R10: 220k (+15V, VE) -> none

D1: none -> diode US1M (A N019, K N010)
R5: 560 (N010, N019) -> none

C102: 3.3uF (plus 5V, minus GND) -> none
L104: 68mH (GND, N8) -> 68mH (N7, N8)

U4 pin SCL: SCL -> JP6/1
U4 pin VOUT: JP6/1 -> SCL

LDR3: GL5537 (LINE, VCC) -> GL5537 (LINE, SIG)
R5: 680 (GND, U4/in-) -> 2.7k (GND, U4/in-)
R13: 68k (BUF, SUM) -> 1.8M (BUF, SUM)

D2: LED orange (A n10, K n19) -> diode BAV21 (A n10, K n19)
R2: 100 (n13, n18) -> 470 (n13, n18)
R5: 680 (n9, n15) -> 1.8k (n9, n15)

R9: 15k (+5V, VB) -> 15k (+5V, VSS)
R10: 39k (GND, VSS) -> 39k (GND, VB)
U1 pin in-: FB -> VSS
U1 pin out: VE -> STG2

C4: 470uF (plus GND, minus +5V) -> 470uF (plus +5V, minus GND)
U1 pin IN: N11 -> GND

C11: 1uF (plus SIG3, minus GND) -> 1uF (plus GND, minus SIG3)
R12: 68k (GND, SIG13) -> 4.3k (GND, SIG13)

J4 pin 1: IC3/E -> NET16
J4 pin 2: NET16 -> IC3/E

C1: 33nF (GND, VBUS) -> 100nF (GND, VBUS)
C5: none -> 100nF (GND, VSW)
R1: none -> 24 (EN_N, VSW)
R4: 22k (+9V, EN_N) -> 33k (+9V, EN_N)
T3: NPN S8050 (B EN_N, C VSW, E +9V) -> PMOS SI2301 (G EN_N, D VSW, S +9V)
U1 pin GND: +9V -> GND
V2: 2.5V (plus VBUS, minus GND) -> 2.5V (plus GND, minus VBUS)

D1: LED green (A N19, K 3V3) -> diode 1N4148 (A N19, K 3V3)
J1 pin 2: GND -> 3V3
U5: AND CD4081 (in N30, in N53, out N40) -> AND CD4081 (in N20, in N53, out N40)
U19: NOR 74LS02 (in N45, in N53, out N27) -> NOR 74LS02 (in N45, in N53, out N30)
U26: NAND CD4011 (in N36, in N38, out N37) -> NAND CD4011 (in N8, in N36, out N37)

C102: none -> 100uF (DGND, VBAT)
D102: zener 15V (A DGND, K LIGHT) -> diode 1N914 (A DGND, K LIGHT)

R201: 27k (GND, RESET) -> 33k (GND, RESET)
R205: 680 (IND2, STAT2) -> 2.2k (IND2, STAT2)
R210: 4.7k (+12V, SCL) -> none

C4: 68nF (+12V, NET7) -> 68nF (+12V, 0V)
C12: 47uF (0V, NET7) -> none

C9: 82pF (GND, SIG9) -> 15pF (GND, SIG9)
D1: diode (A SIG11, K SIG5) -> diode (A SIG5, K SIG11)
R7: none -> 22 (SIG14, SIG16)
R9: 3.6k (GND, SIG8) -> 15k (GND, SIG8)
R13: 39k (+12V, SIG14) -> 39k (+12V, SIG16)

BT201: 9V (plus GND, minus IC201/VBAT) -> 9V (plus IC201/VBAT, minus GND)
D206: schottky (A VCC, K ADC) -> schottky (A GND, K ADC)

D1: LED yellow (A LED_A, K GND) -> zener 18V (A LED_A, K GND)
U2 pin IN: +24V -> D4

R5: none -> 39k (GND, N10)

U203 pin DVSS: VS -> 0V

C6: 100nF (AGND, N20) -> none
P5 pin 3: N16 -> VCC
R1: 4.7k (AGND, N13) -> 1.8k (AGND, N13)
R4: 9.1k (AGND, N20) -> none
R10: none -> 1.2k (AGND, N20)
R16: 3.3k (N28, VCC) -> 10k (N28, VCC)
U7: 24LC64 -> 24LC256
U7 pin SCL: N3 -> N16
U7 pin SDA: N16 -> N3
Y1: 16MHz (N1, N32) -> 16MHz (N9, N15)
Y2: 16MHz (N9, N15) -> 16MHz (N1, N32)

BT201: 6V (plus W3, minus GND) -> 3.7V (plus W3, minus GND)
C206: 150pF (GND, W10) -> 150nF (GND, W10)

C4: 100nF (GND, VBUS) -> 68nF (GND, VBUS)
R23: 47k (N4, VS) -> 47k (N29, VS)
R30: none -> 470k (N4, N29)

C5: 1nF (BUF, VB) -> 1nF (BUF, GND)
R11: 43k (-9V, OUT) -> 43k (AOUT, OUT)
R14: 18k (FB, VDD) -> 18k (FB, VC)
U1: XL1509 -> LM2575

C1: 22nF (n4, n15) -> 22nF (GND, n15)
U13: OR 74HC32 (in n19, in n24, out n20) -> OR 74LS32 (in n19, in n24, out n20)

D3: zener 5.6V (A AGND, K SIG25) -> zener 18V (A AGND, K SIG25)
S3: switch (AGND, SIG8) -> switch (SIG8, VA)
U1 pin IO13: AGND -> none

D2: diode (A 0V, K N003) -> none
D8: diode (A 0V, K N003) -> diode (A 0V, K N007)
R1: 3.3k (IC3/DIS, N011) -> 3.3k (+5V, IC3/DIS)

================================

ACTIVITY:
Give back exactly the lines of the listing above that run from the line with "C4: 68nF (+12V, NET7) -> 68nF (+12V, 0V)" to the line with "D206: schottky (A", inclusive.

RESPONSE AREA:
C4: 68nF (+12V, NET7) -> 68nF (+12V, 0V)
C12: 47uF (0V, NET7) -> none

C9: 82pF (GND, SIG9) -> 15pF (GND, SIG9)
D1: diode (A SIG11, K SIG5) -> diode (A SIG5, K SIG11)
R7: none -> 22 (SIG14, SIG16)
R9: 3.6k (GND, SIG8) -> 15k (GND, SIG8)
R13: 39k (+12V, SIG14) -> 39k (+12V, SIG16)

BT201: 9V (plus GND, minus IC201/VBAT) -> 9V (plus IC201/VBAT, minus GND)
D206: schottky (A VCC, K ADC) -> schottky (A GND, K ADC)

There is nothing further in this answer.